▶ What to produce:
Everything from the line containing "RADIO1 pin MISO: 5 -> A3" through the line containing "TEMP pin OUT: A1 -> A3" in the listing below should be copied exactly, and nothing more.

▶ Dataset records:
/---

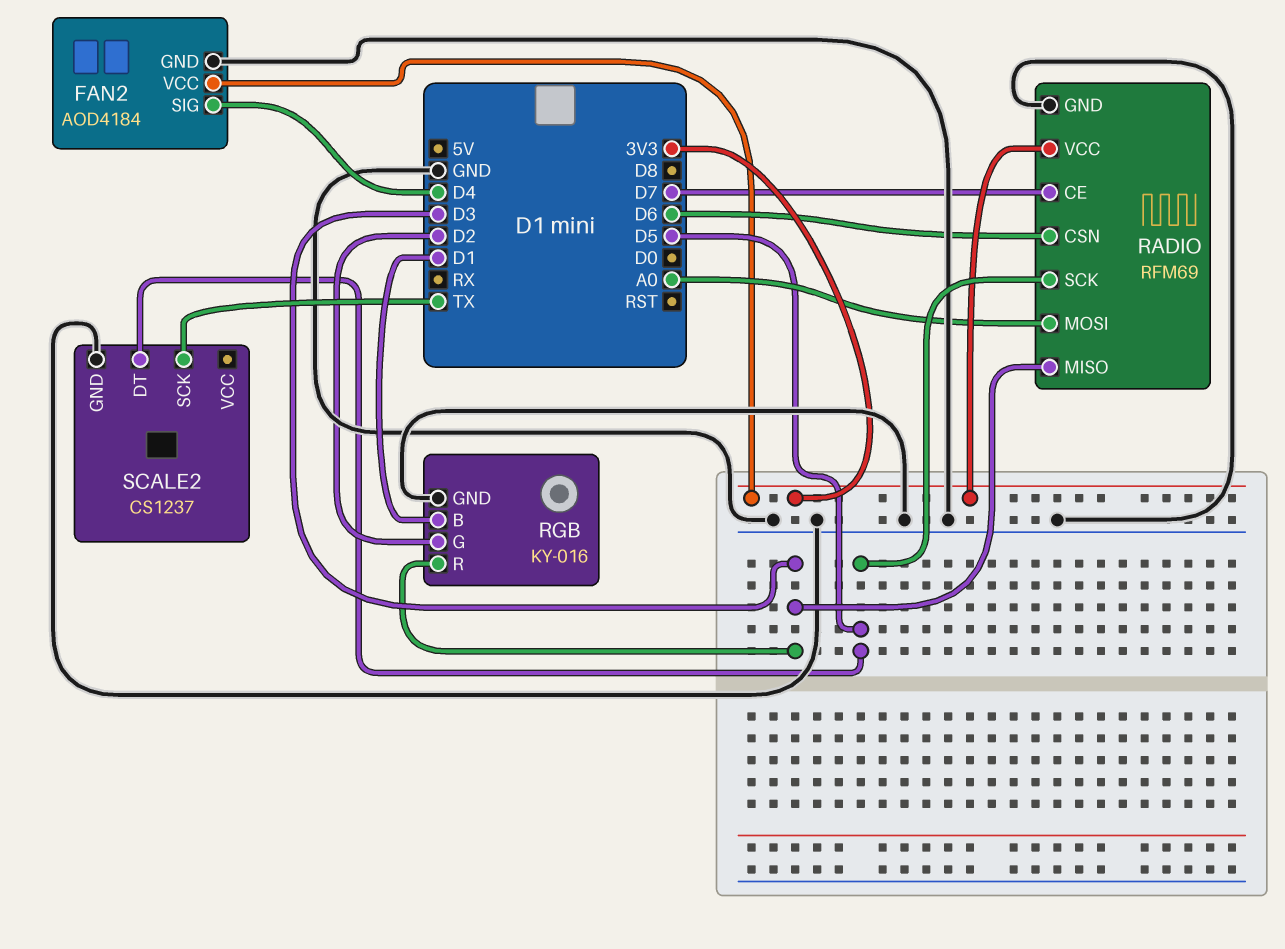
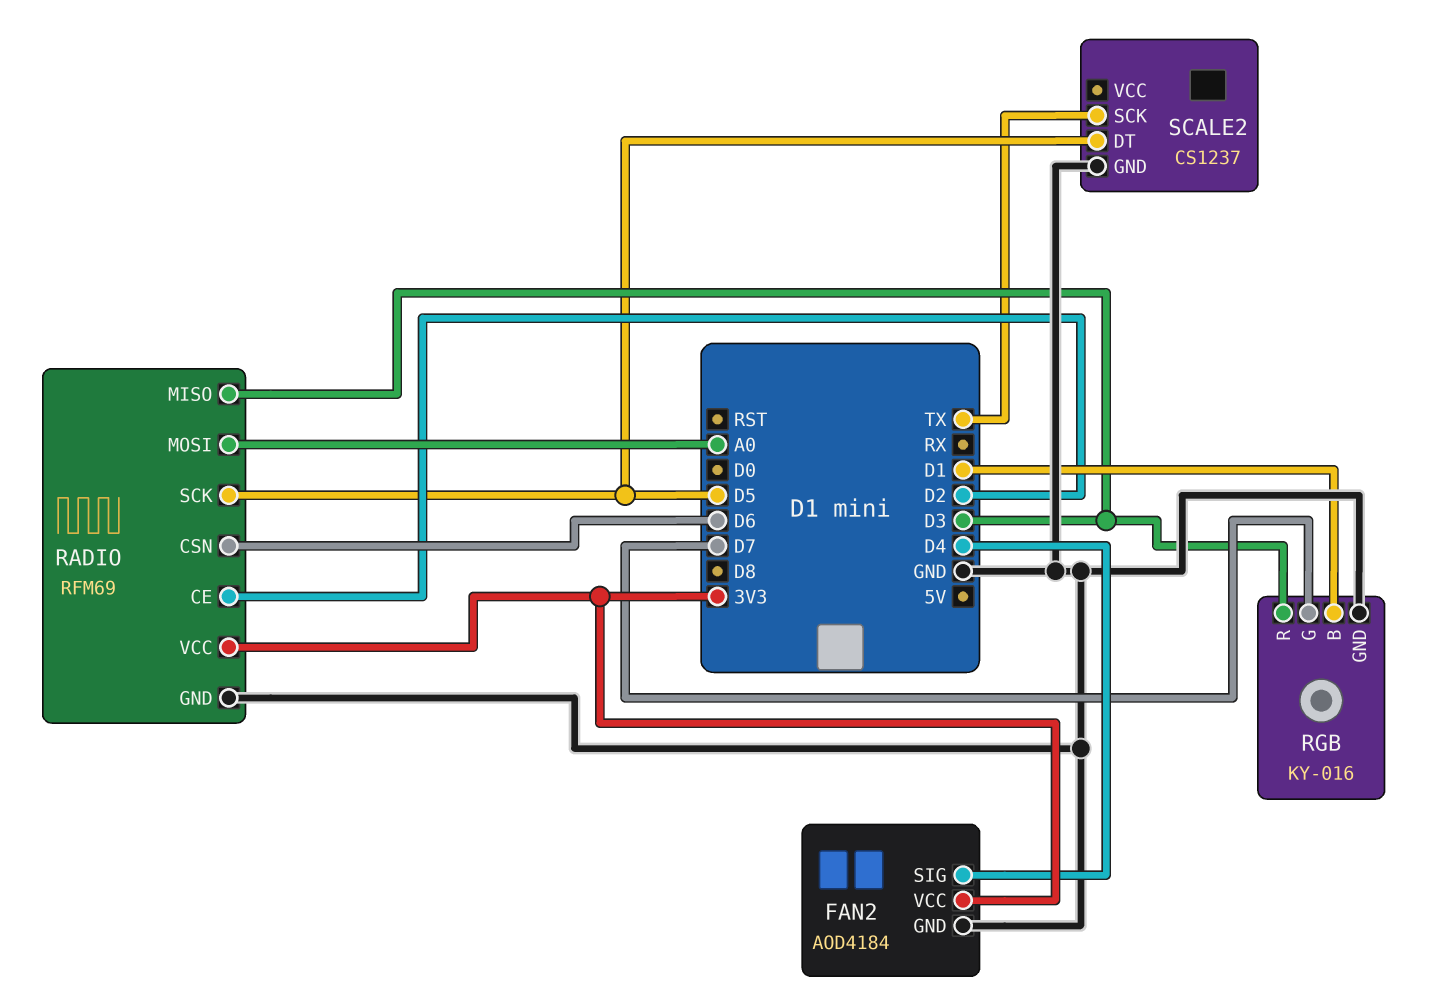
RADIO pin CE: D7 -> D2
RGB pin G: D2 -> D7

\---
/---

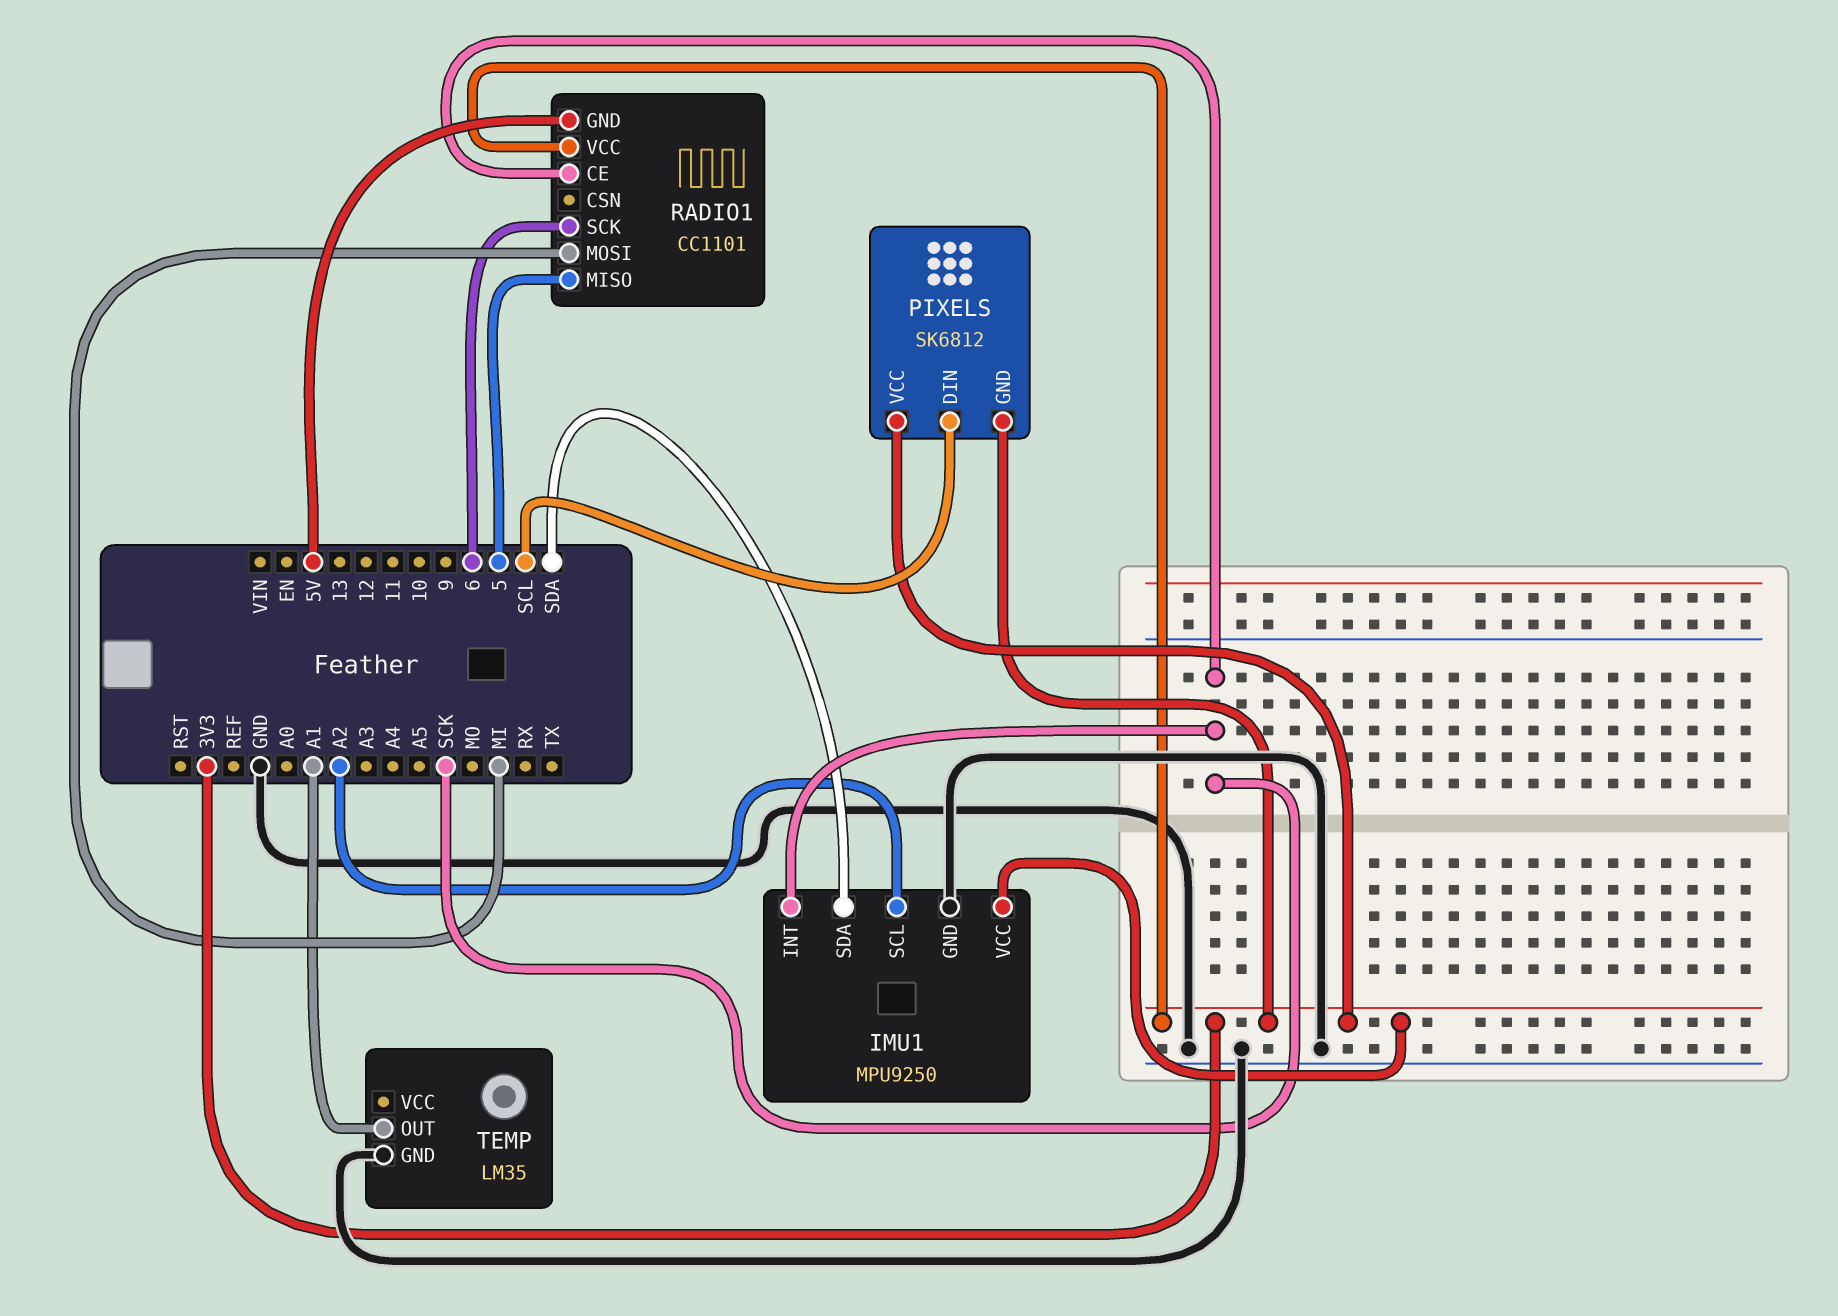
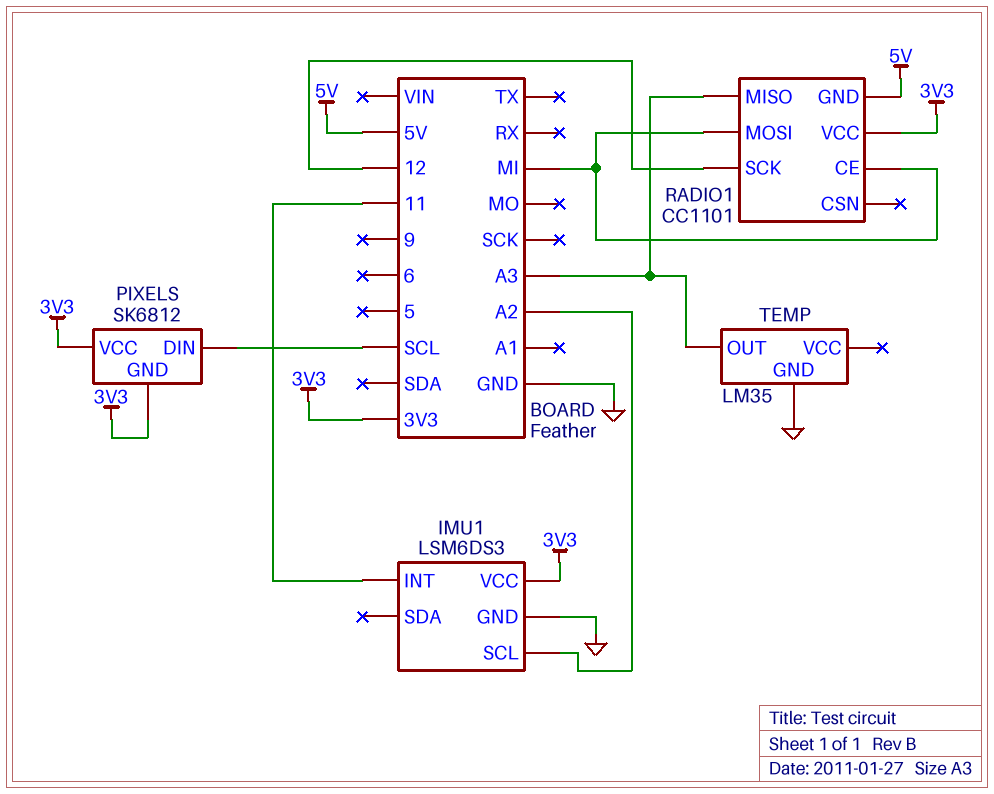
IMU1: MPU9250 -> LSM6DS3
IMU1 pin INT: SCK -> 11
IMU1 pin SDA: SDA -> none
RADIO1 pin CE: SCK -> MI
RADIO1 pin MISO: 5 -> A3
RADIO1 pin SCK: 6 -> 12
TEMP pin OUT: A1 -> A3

\---

▶ Solution:
RADIO1 pin MISO: 5 -> A3
RADIO1 pin SCK: 6 -> 12
TEMP pin OUT: A1 -> A3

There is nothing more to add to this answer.